» **What you have to do**
Using the material below, print a verbatim copy of every line from the one containing "red rectangle: (585, 837)" through the one containing "black trapezoid: (245, 386)", inclusive, and omit the pictures.

═══ Input material

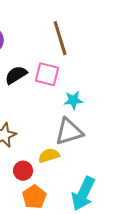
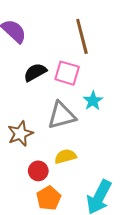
cyan star: (73, 100) -> (93, 101), turned -30
gray triangle: (69, 132) -> (62, 115), moved

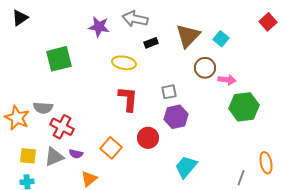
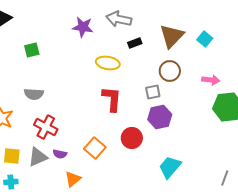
green square: (59, 59) -> (32, 50), moved, size x0.6
brown circle: (205, 68) -> (170, 71), moved
gray semicircle: (43, 108) -> (34, 94), moved

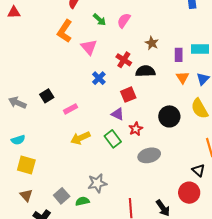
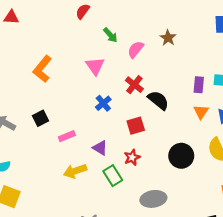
pink semicircle: (124, 20) -> (136, 49), moved
orange L-shape: (65, 31) -> (42, 69), moved
brown star: (152, 43) -> (168, 38), moved
black semicircle: (145, 71) -> (158, 100), turned 36
purple triangle: (118, 114) -> (100, 148), moved
red star: (136, 129) -> (132, 157), moved

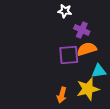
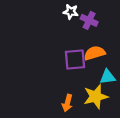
purple cross: (82, 30) -> (89, 20), moved

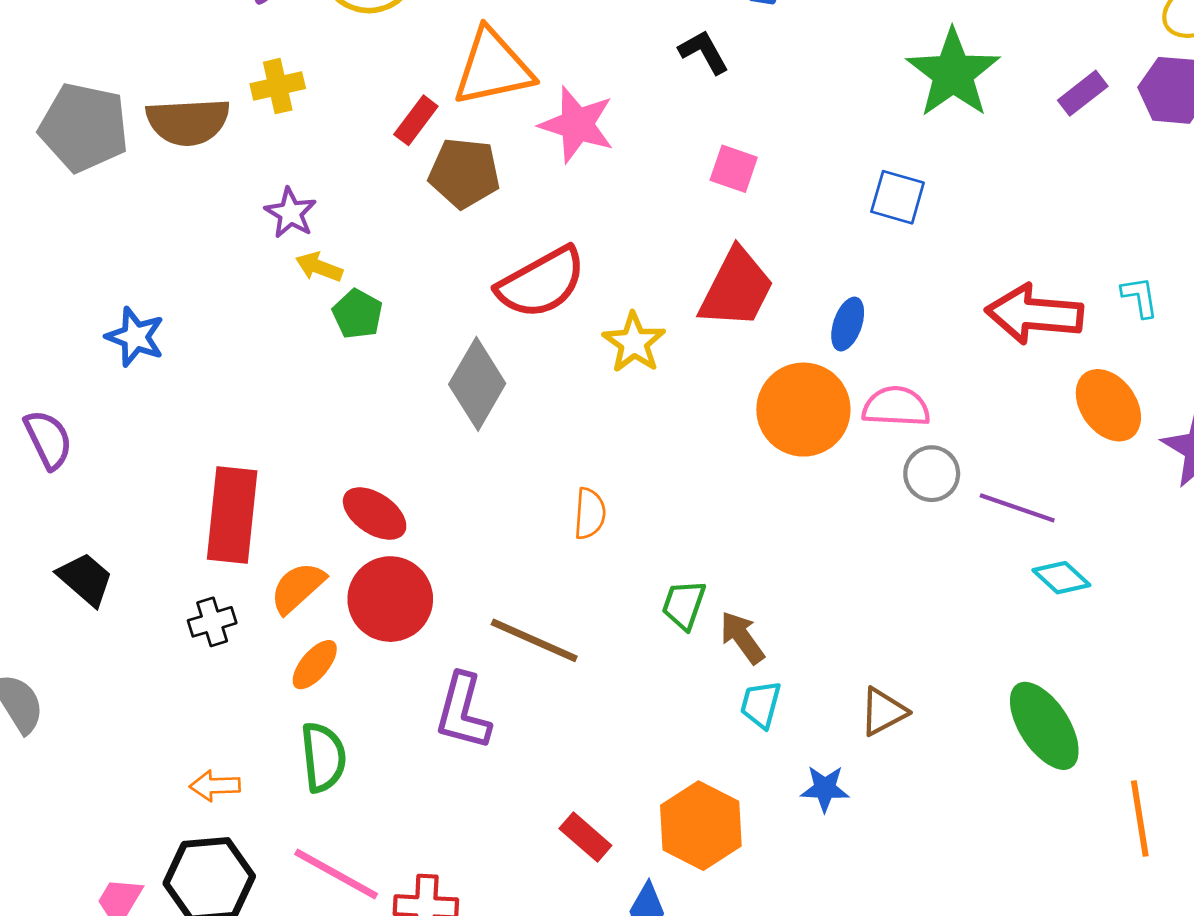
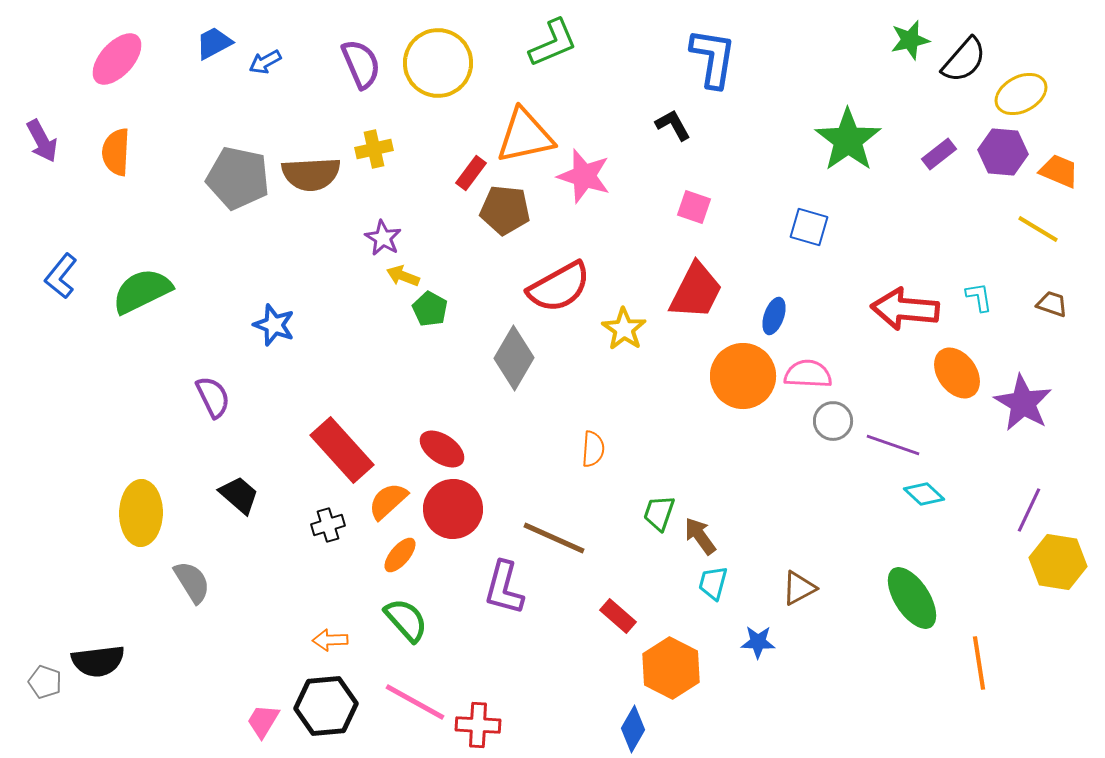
red rectangle: (232, 515) -> (342, 450), turned -48
green semicircle: (323, 757) -> (406, 620), turned -36
red rectangle: (585, 837) -> (618, 616), moved

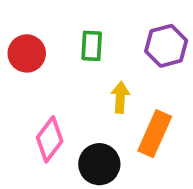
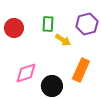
yellow arrow: (120, 97) -> (63, 40), moved, turned 119
pink diamond: (50, 139) -> (26, 73), turned 35

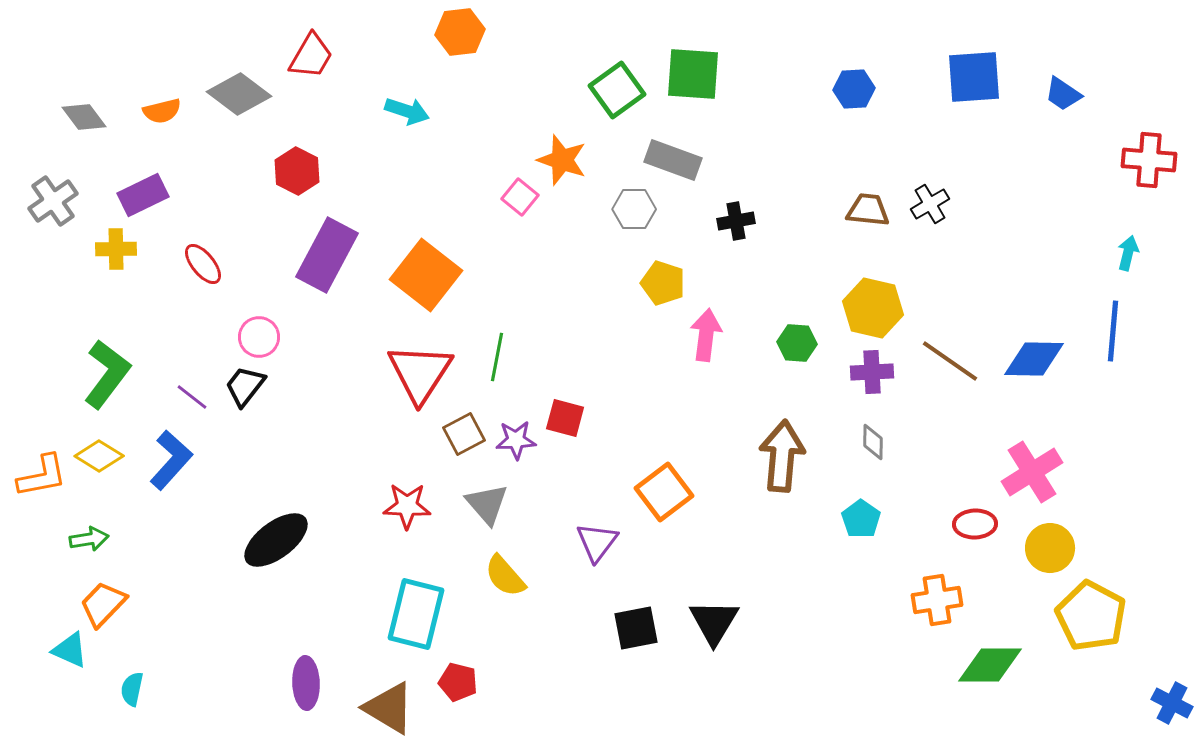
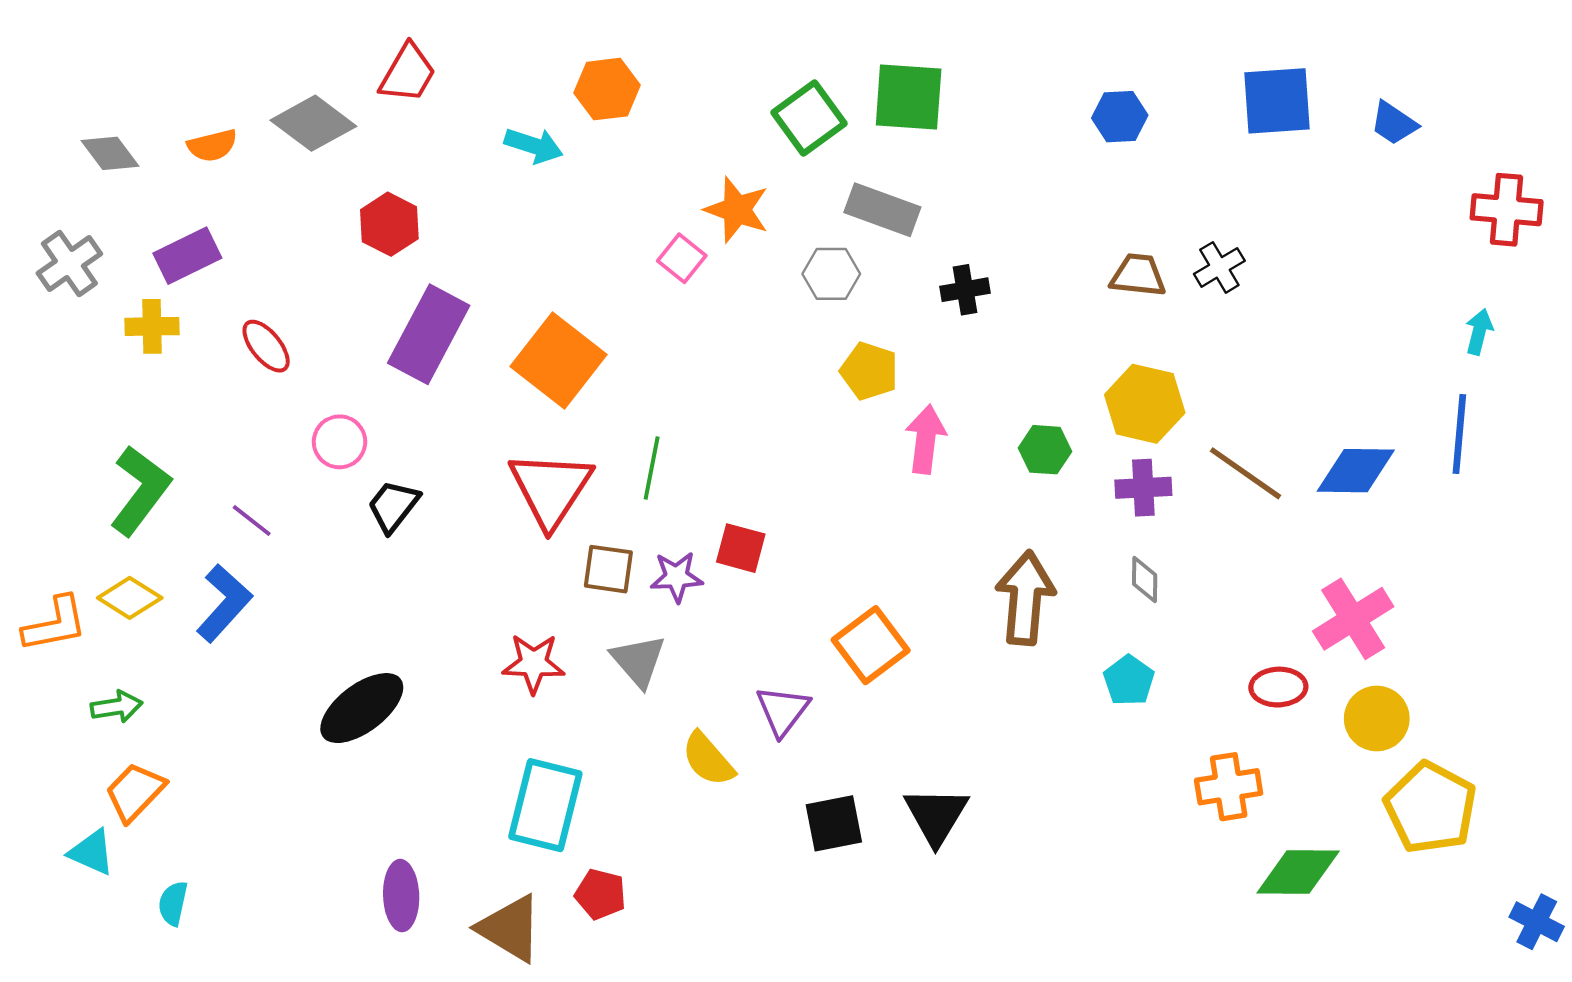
orange hexagon: (460, 32) -> (607, 89), moved
black trapezoid: (245, 386) -> (393, 506), moved
brown square: (464, 434) -> (608, 569), turned 36
yellow semicircle: (505, 576) -> (708, 759), moved

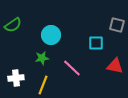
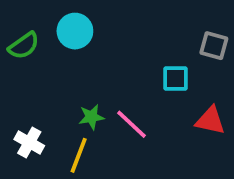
cyan circle: (51, 35) -> (75, 31), moved
green star: (42, 58) -> (91, 117), moved
white cross: (16, 78) -> (29, 143), turned 35

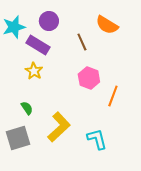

══════

» **Task output**
red rectangle: (585, 837) -> (618, 616), moved

yellow arrow: (120, 97) -> (63, 40), moved, turned 119
pink diamond: (50, 139) -> (26, 73), turned 35

orange hexagon: (460, 32) -> (607, 89), moved
black trapezoid: (245, 386) -> (393, 506), moved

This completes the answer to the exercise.